*Information supplied*.
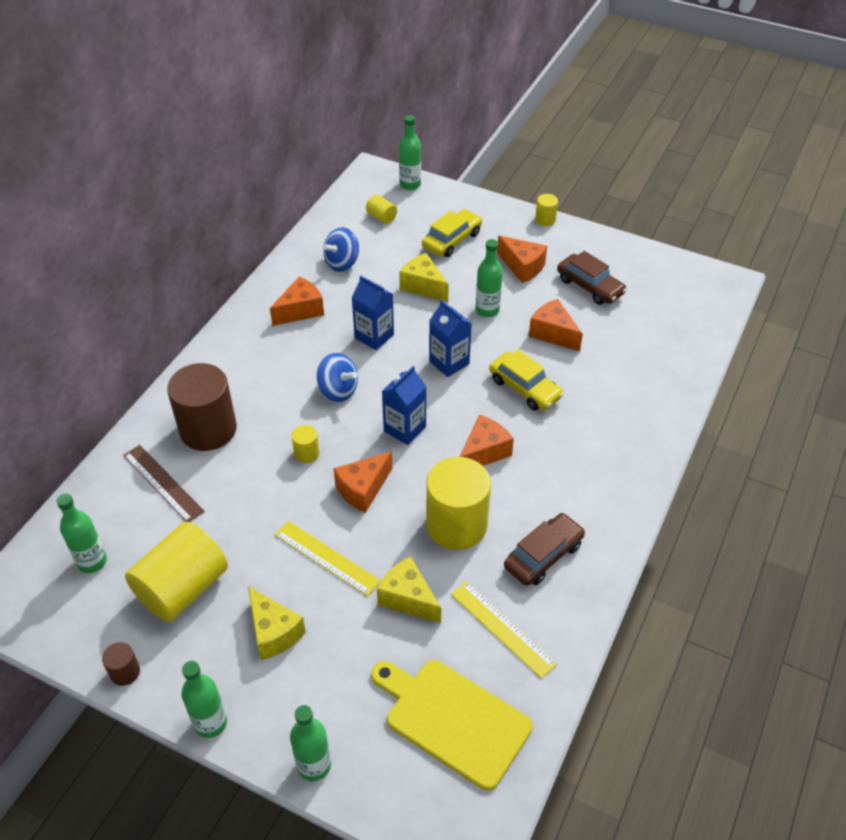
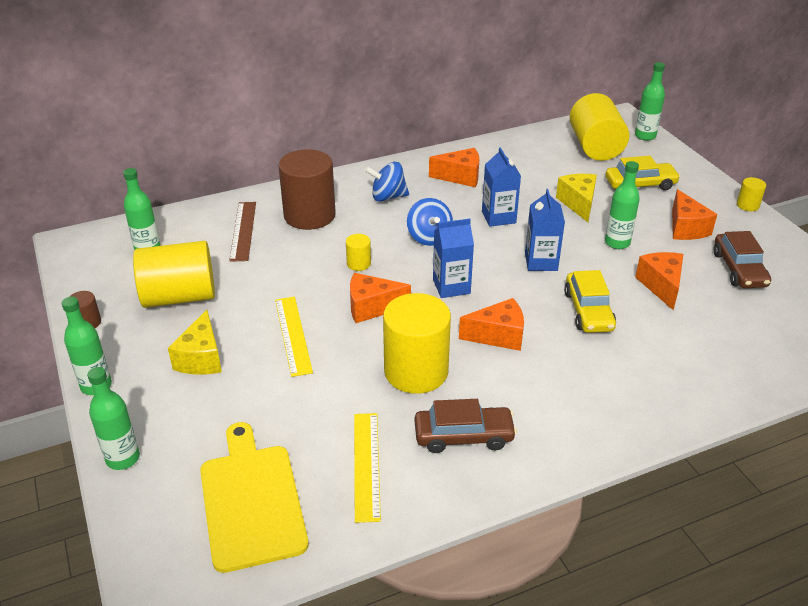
camera: 40 degrees right, 10 degrees down
(342, 263) = (528, 162): blue spinning top -> blue spinning top (388, 197)
(381, 217) = (595, 147): yellow cylinder -> yellow cylinder, size x2.29
(408, 598) = (318, 397): yellow cheese -> none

*Your instructions*. Produce verbatim the lines starting at the one with "(381, 217) = (595, 147): yellow" and ending at the last line of the material, both ends included. Add no other line.

*Answer area*.
(381, 217) = (595, 147): yellow cylinder -> yellow cylinder, size x2.29
(408, 598) = (318, 397): yellow cheese -> none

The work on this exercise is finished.